### TASK DIRECTIONS:
Here is a listing. Write it out again without a single difference.

### EXTRACTED MATERIAL:
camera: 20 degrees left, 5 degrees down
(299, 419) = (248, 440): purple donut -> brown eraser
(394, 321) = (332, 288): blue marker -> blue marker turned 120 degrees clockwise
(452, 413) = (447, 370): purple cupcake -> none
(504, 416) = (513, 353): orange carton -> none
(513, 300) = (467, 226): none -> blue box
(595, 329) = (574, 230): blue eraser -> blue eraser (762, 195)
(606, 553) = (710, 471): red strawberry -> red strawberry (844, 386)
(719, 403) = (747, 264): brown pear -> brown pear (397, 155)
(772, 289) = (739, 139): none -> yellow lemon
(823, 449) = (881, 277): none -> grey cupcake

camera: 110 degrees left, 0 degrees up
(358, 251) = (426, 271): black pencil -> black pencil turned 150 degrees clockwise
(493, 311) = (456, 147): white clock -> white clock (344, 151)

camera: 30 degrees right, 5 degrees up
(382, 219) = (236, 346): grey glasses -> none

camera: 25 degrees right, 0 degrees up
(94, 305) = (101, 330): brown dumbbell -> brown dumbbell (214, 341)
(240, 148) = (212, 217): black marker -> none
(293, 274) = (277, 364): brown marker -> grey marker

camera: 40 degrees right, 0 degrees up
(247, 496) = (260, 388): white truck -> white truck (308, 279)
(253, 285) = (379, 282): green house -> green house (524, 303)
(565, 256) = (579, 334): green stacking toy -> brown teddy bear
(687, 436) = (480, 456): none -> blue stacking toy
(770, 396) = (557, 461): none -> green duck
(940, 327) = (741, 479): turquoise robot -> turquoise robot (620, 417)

### TASK SOLUTION:
camera: 20 degrees left, 5 degrees down
(299, 419) = (248, 440): purple donut -> brown eraser
(394, 321) = (332, 288): blue marker -> blue marker turned 120 degrees clockwise
(452, 413) = (447, 370): purple cupcake -> none
(504, 416) = (513, 353): orange carton -> none
(513, 300) = (467, 226): none -> blue box
(595, 329) = (574, 230): blue eraser -> blue eraser (762, 195)
(606, 553) = (710, 471): red strawberry -> red strawberry (844, 386)
(719, 403) = (747, 264): brown pear -> brown pear (397, 155)
(772, 289) = (739, 139): none -> yellow lemon
(823, 449) = (881, 277): none -> grey cupcake

camera: 110 degrees left, 0 degrees up
(358, 251) = (426, 271): black pencil -> black pencil turned 150 degrees clockwise
(493, 311) = (456, 147): white clock -> white clock (344, 151)

camera: 30 degrees right, 5 degrees up
(382, 219) = (236, 346): grey glasses -> none

camera: 25 degrees right, 0 degrees up
(94, 305) = (101, 330): brown dumbbell -> brown dumbbell (214, 341)
(240, 148) = (212, 217): black marker -> none
(293, 274) = (277, 364): brown marker -> grey marker

camera: 40 degrees right, 0 degrees up
(247, 496) = (260, 388): white truck -> white truck (308, 279)
(253, 285) = (379, 282): green house -> green house (524, 303)
(565, 256) = (579, 334): green stacking toy -> brown teddy bear
(687, 436) = (480, 456): none -> blue stacking toy
(770, 396) = (557, 461): none -> green duck
(940, 327) = (741, 479): turquoise robot -> turquoise robot (620, 417)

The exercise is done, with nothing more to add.